* WORK REQUEST
Below are some records. How many of their lines contain the string "yellow"? Give the number only.

* DATASET EXTRACT
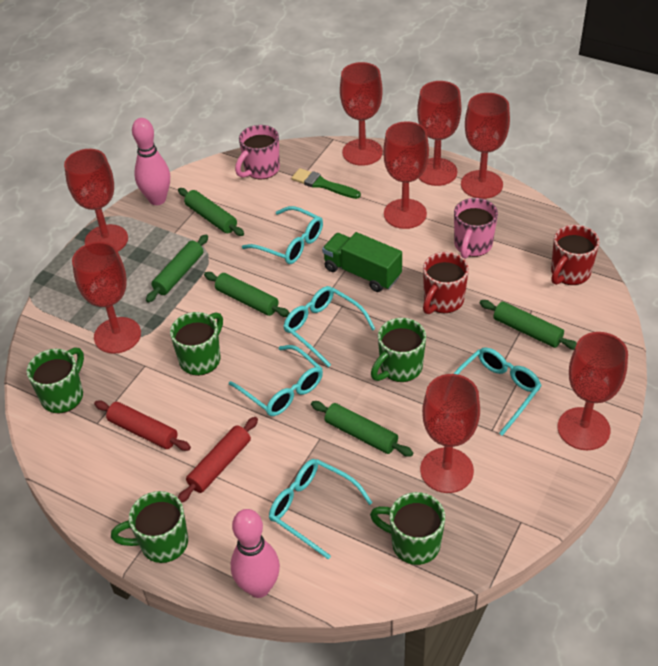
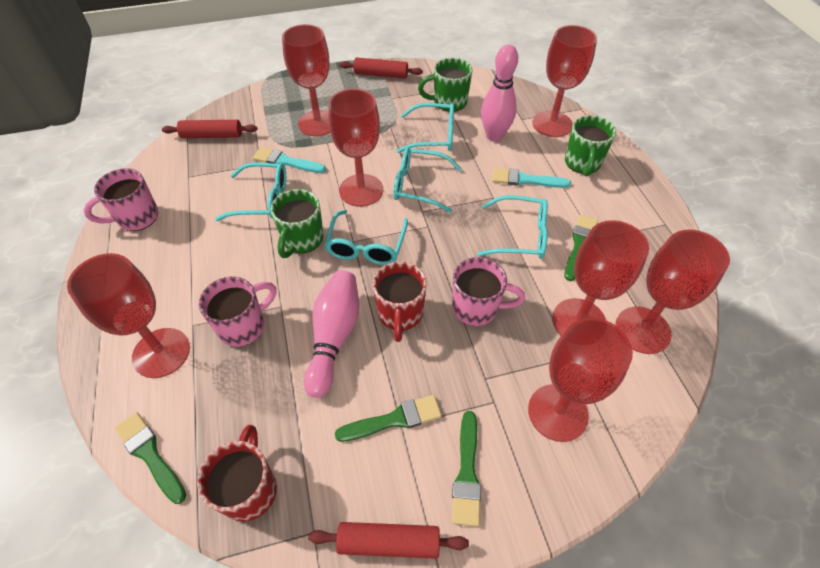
green brush: 1 -> 4
green mug: 5 -> 3
green rolling pin: 5 -> 0
green truck: 1 -> 0
pink mug: 2 -> 3
red goblet: 8 -> 7
red rolling pin: 2 -> 3
turquoise brush: 0 -> 2

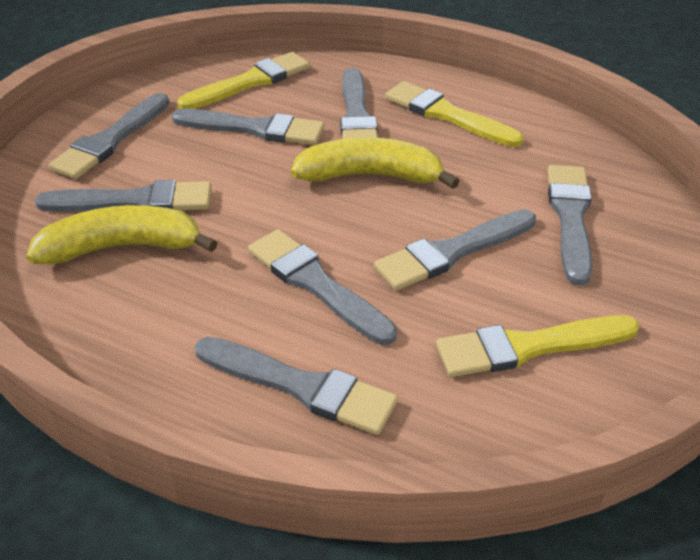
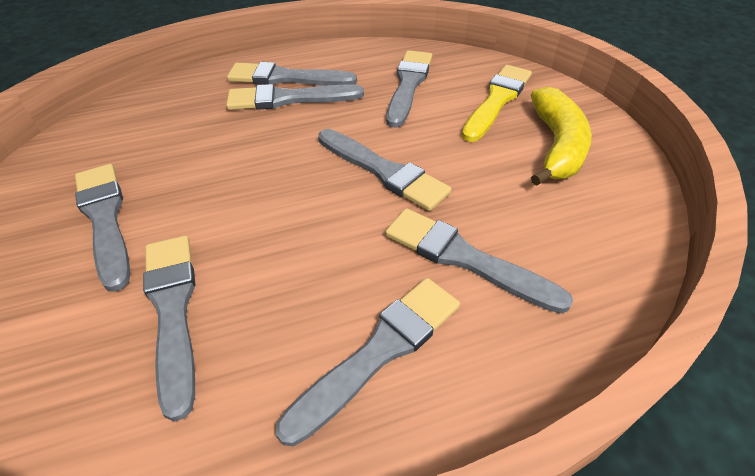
yellow banana: 2 -> 1
yellow brush: 3 -> 1

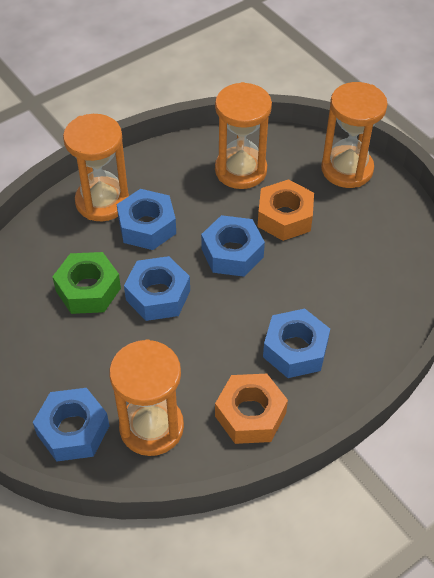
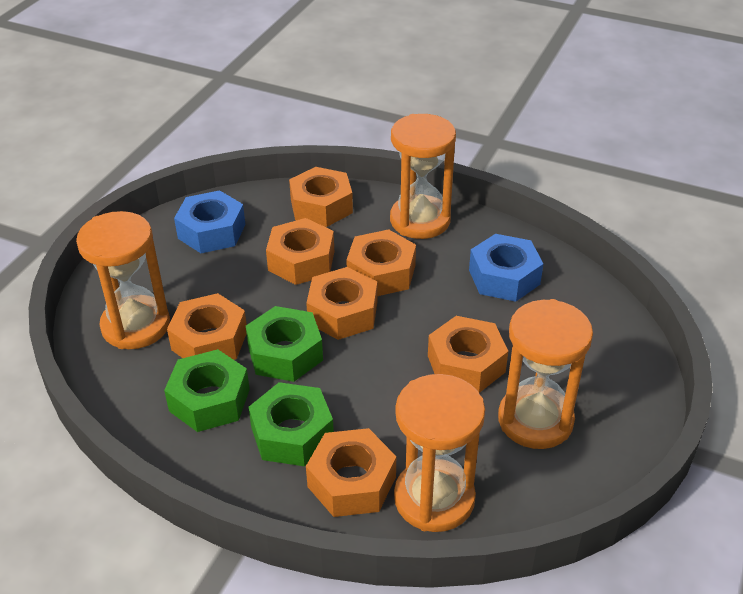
blue nut: 5 -> 2
green nut: 1 -> 3
orange nut: 2 -> 7

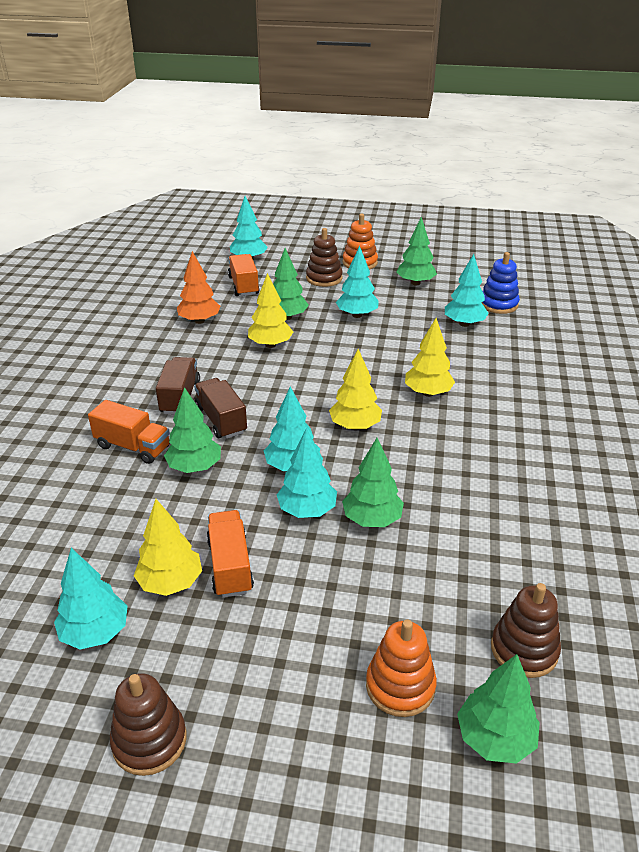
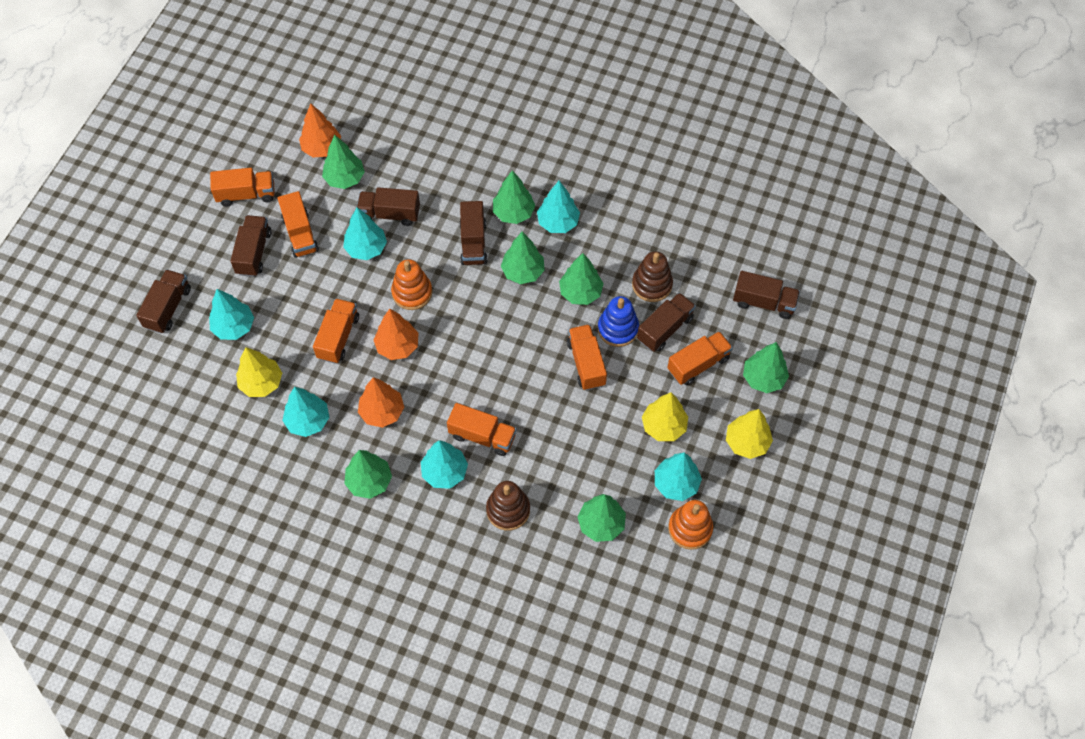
brown stacking toy: 3 -> 2
brown truck: 2 -> 6
green tree: 5 -> 7
orange tree: 1 -> 3
orange truck: 3 -> 6
yellow tree: 4 -> 3

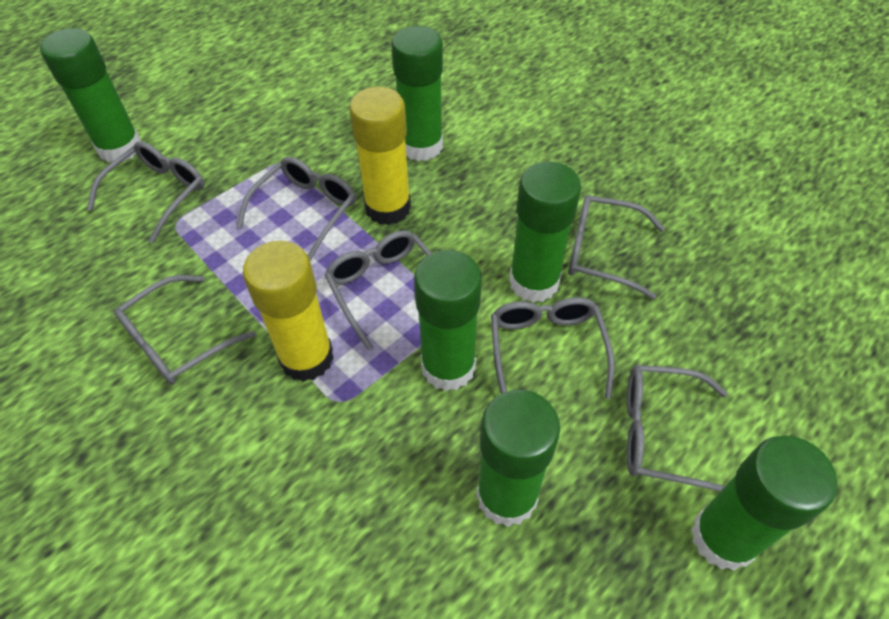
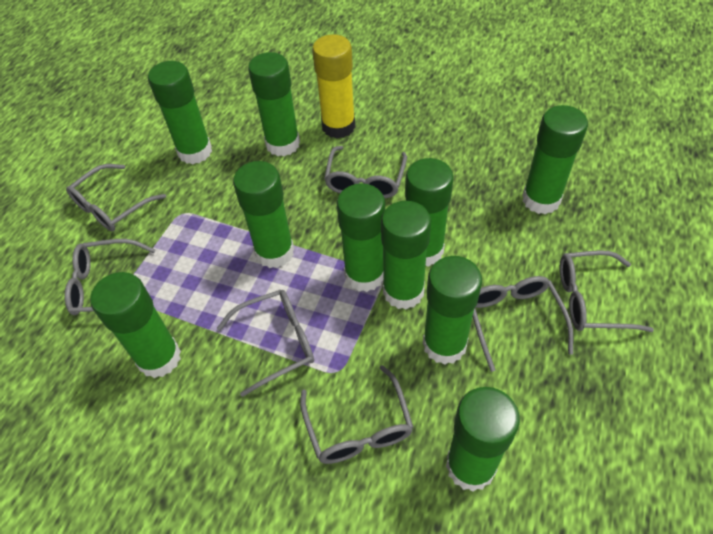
green glue stick: 6 -> 10
yellow glue stick: 2 -> 1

* YOUR RESPONSE
4